• Exercise:
Go through the records and report each line in which the word "right" occurs.

Stored dataset items
---

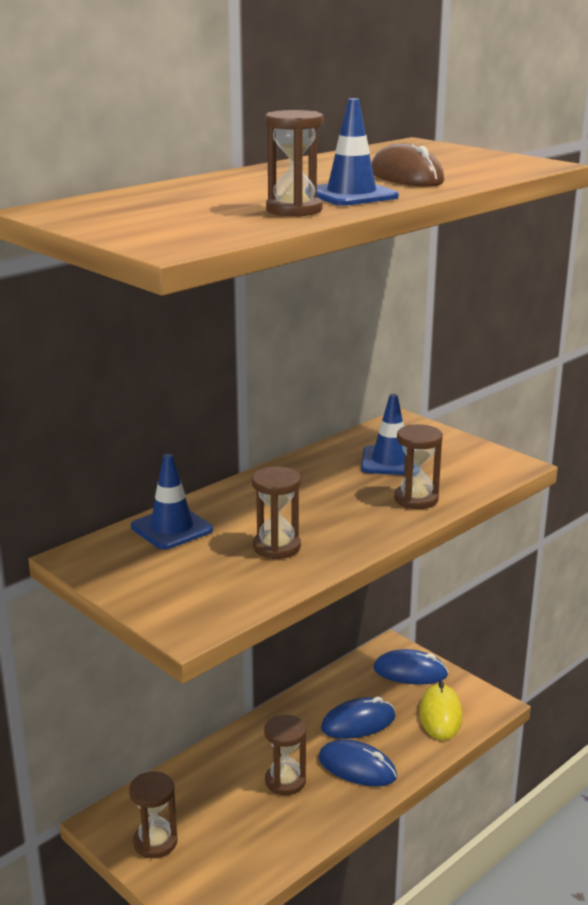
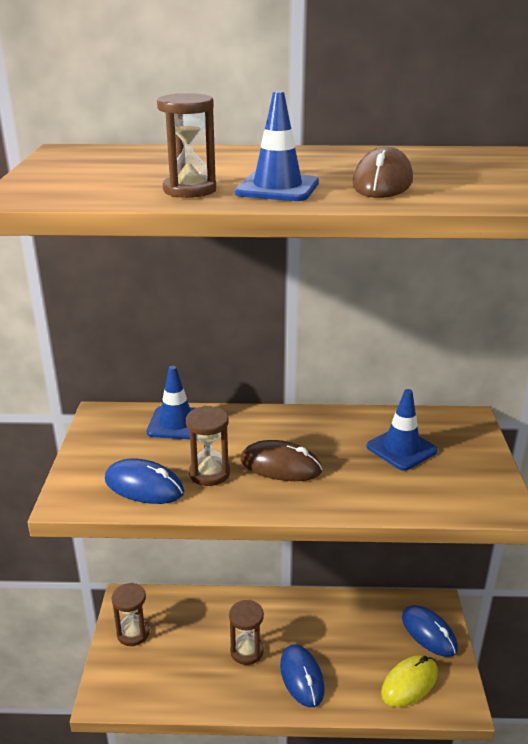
camera: 45 degrees right, 5 degrees up
blue mouse [321,697,396,739] -> blue mouse moved to [105,459,184,504]
brown hourglass [394,424,443,509] -> none
none -> brown mouse [240,440,322,481]

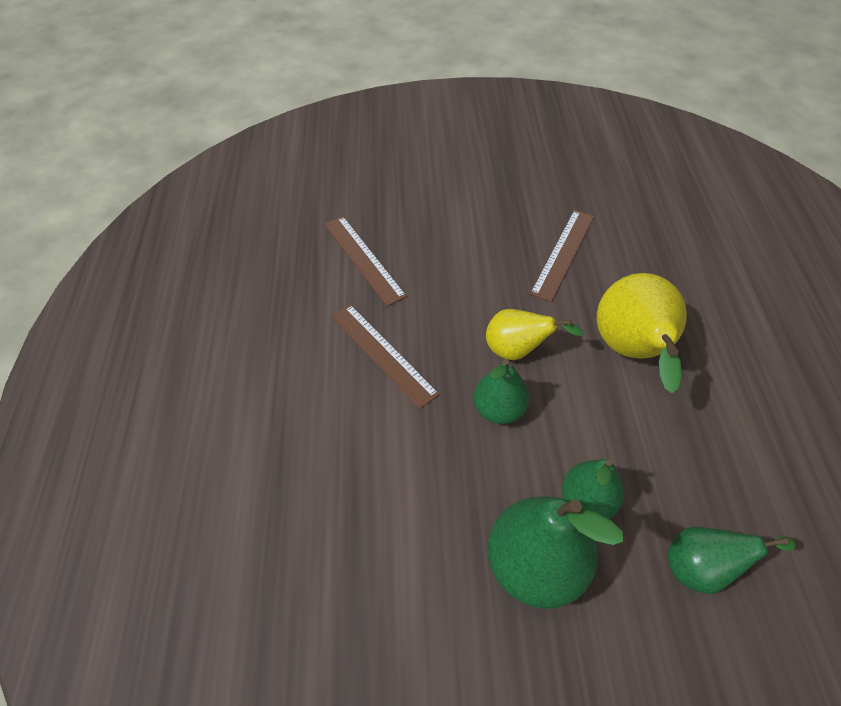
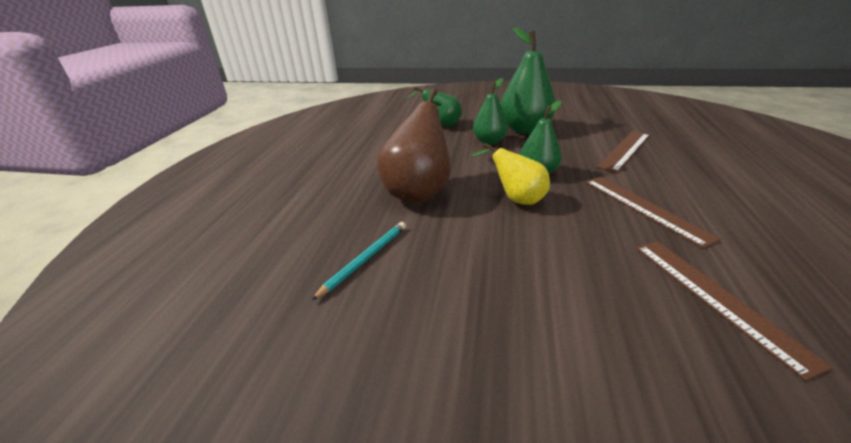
camera: 165 degrees left, 20 degrees down
brown ruler [530,210,594,302] -> brown ruler moved to [597,131,650,173]
yellow pear [597,273,687,393] -> brown pear [377,88,451,202]
none -> turquoise pencil [312,222,406,300]

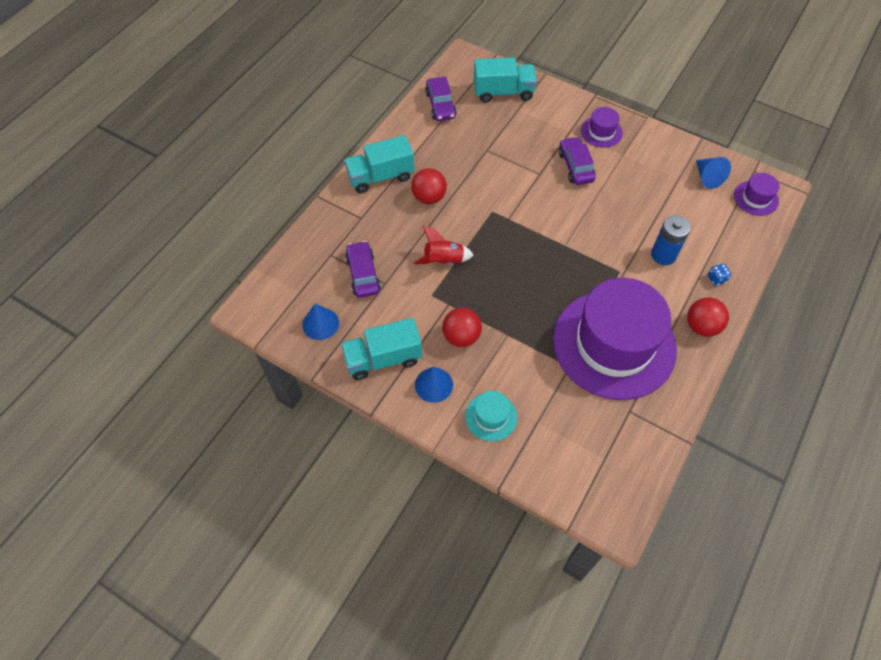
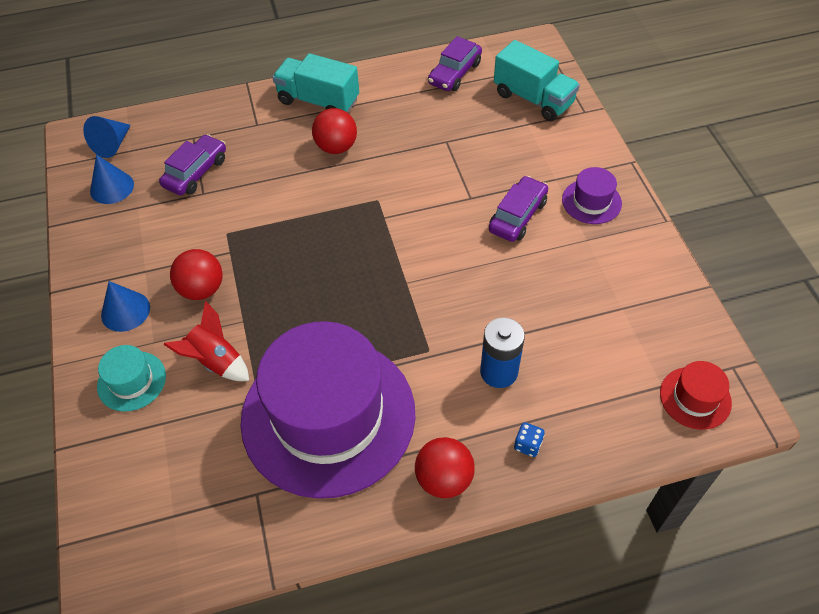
camera: 45 degrees right, 5 degrees down
turquoise truck [341,318,422,380] -> none
red rocket [413,226,474,265] -> red rocket moved to [163,301,249,381]
blue cone [696,157,731,189] -> blue cone moved to [83,116,131,158]
purple hat [734,173,779,216] -> red hat [660,361,732,430]

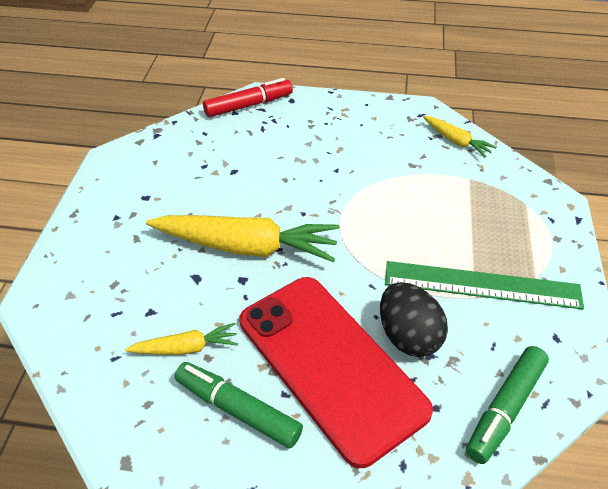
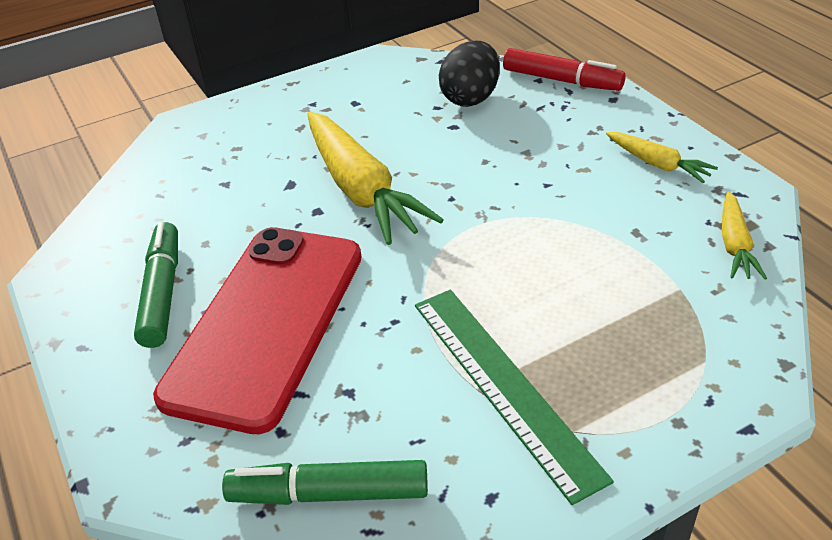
camera: 55 degrees right, 5 degrees down
yellow carrot [125,323,238,355] -> yellow carrot moved to [606,132,718,183]
black egg [380,282,448,357] -> black egg moved to [439,41,500,107]

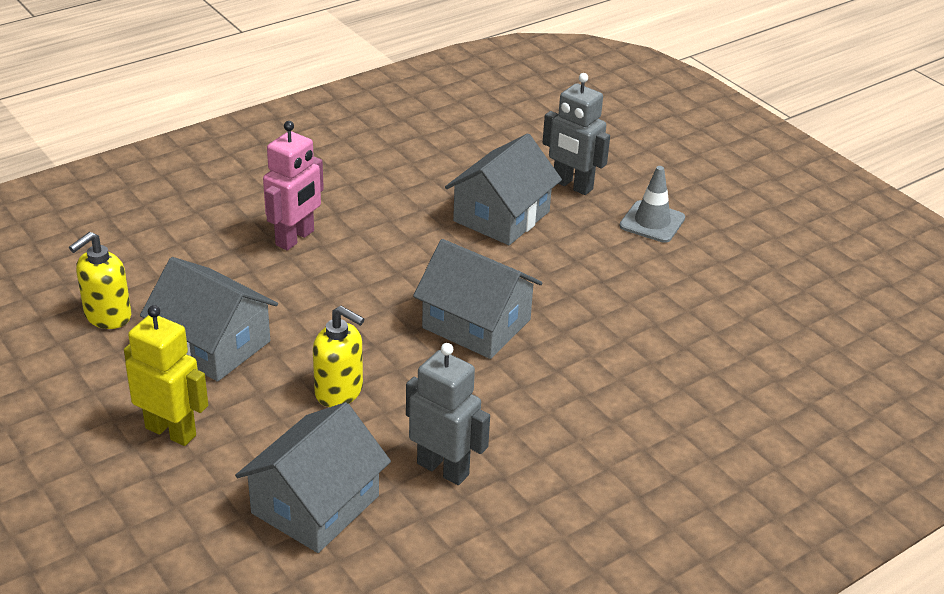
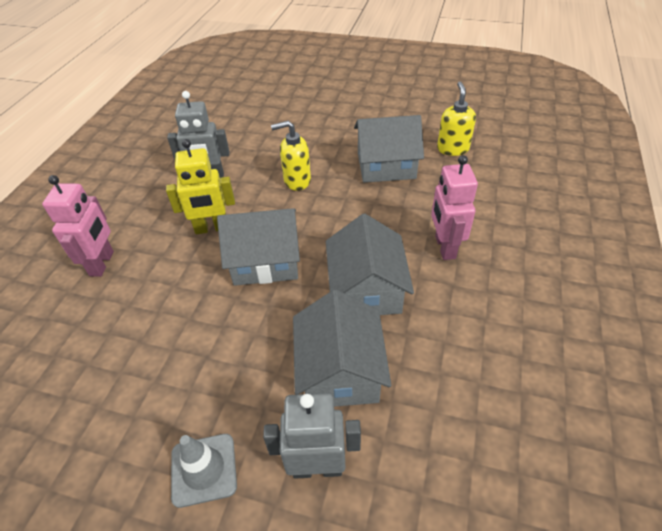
camera: 145 degrees right, 10 degrees up
yellow robot [124,305,208,446] -> yellow robot moved to [166,139,235,234]
grey house [235,402,391,553] -> grey house moved to [326,214,414,315]
none -> pink robot [42,175,114,277]

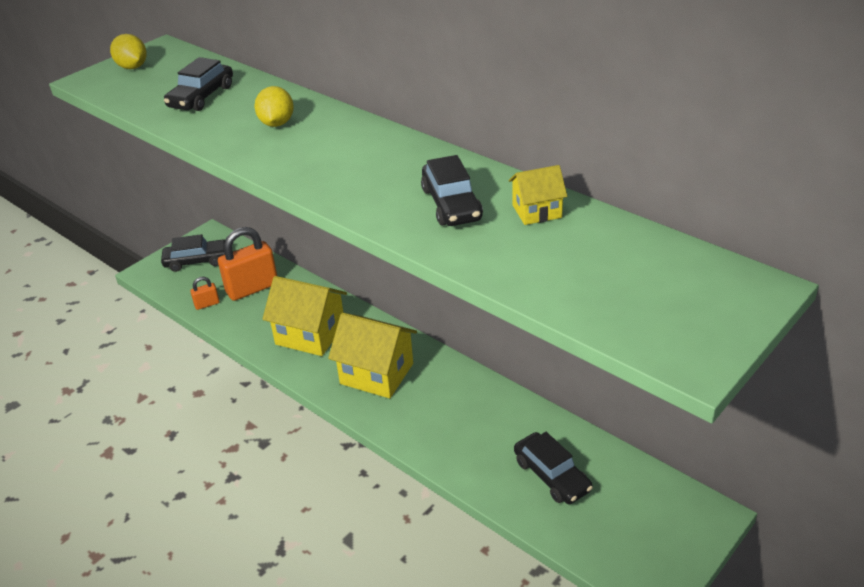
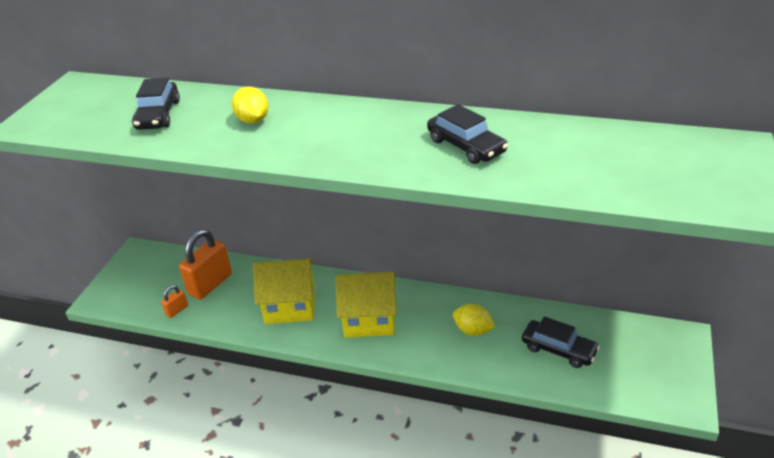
camera: 25 degrees left, 0 degrees up
yellow lemon [110,34,147,69] -> yellow lemon moved to [453,304,495,336]
black car [161,234,225,272] -> none
yellow house [509,165,567,225] -> none

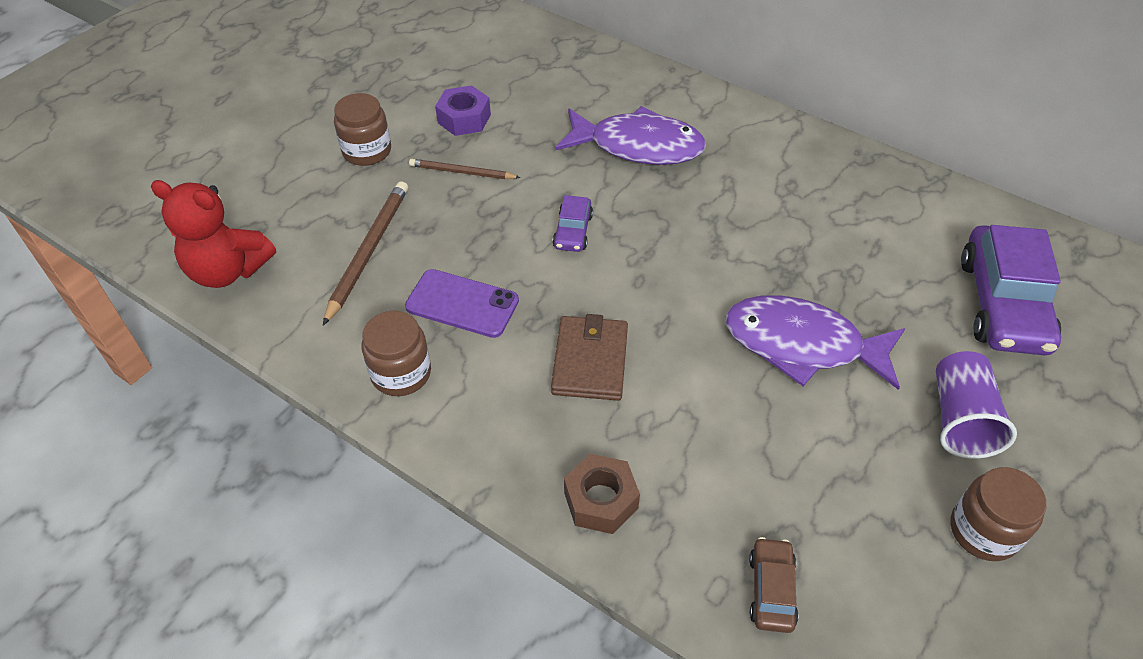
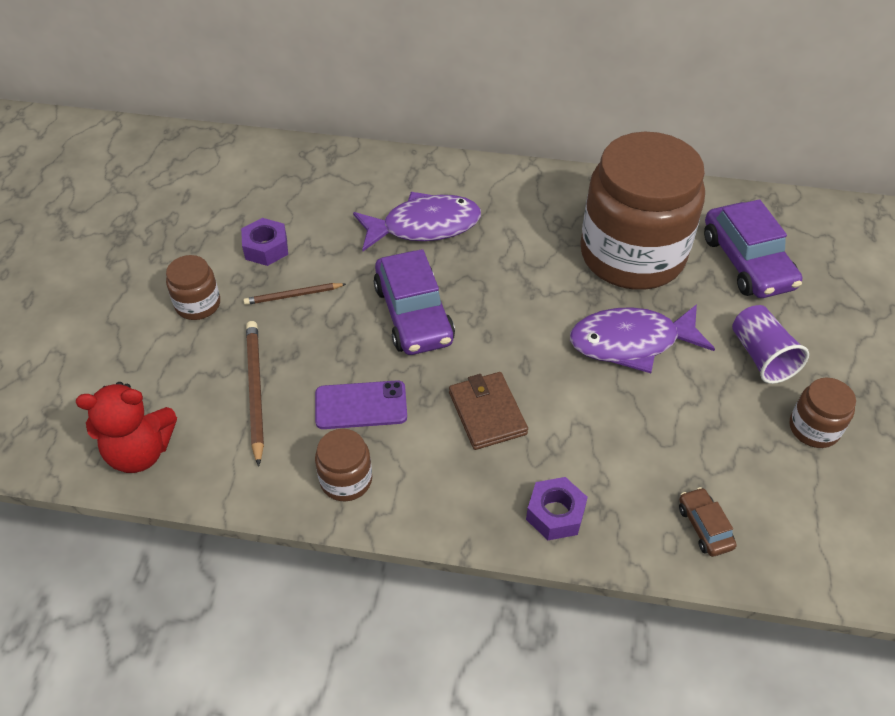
camera: 25 degrees left, 0 degrees up
purple car [553,195,593,252] -> purple car [374,249,455,355], size x2.07
brown nut [564,454,640,534] -> purple nut [526,477,588,540]
none -> brown jar [580,132,705,290]

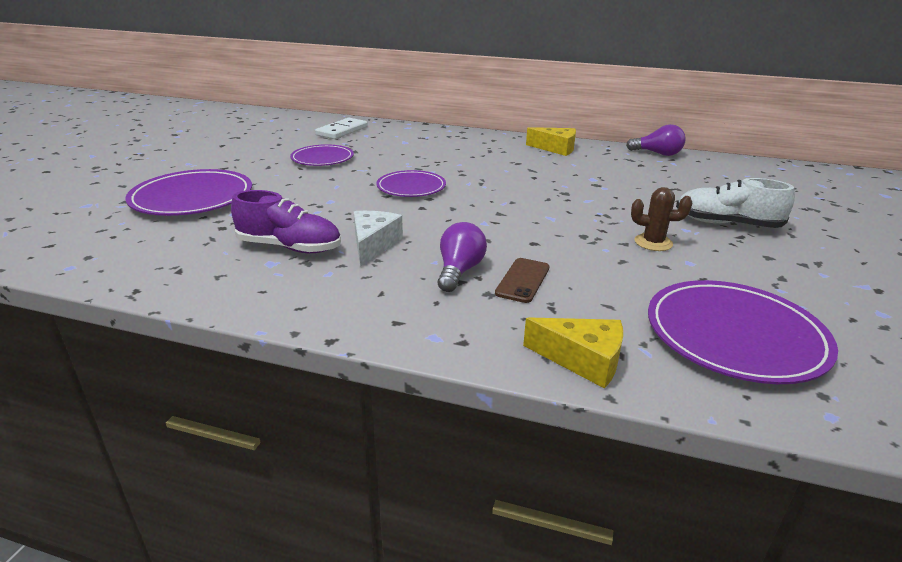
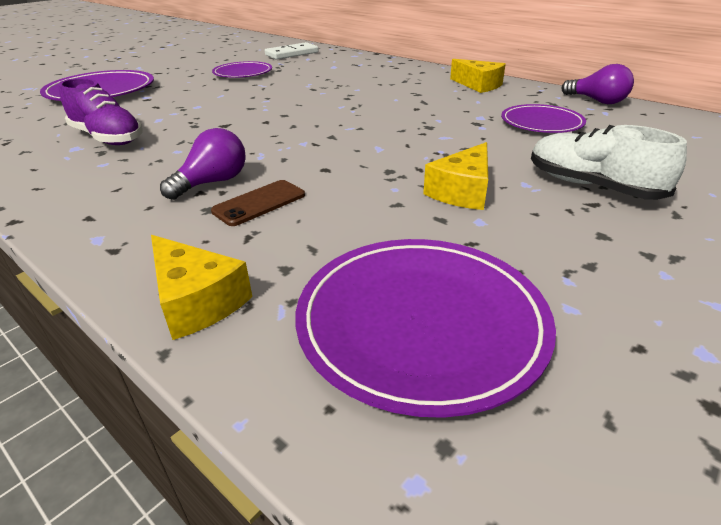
camera: 25 degrees right, 5 degrees up
white cheese [354,211,403,267] -> none
purple plate [376,170,446,197] -> purple plate moved to [501,104,586,133]
brown cactus [631,187,692,251] -> yellow cheese [423,142,488,210]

---

• Task response:
camera: 45 degrees right, 5 degrees up
camera: 45 degrees right, 5 degrees down
camera: 55 degrees right, 5 degrees down
camera: 145 degrees right, 10 degrees up
camera: 25 degrees right, 5 degrees up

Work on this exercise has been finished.